Information supplied:
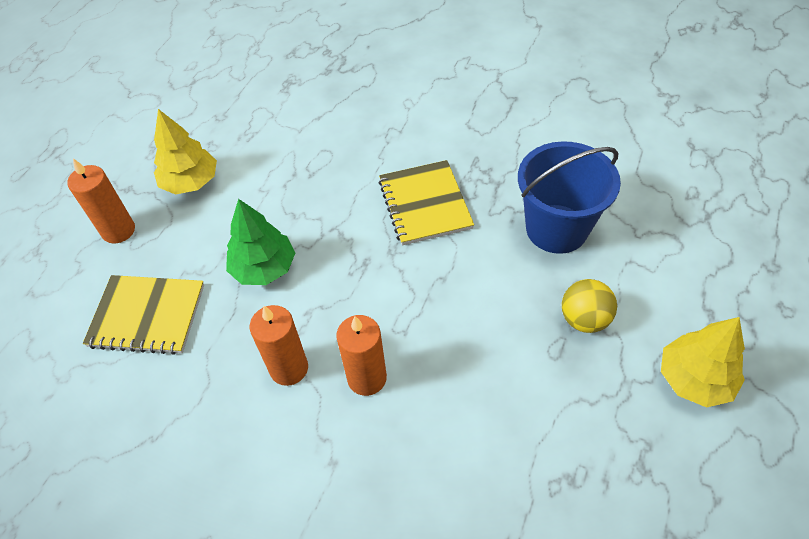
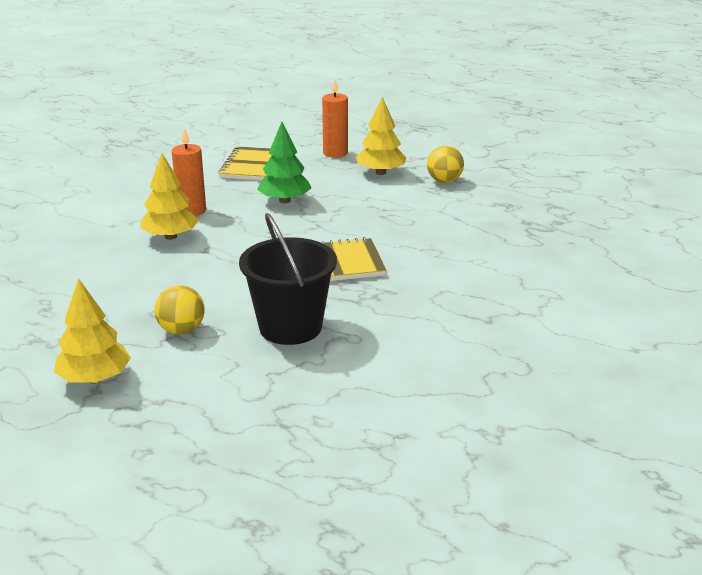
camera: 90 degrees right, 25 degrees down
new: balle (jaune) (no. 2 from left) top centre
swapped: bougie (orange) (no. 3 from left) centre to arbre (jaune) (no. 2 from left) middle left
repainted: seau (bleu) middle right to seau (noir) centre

Task statement:
Once you have found every line above holding the word "left", copy those lines.

Reply:
new: balle (jaune) (no. 2 from left) top centre
swapped: bougie (orange) (no. 3 from left) centre to arbre (jaune) (no. 2 from left) middle left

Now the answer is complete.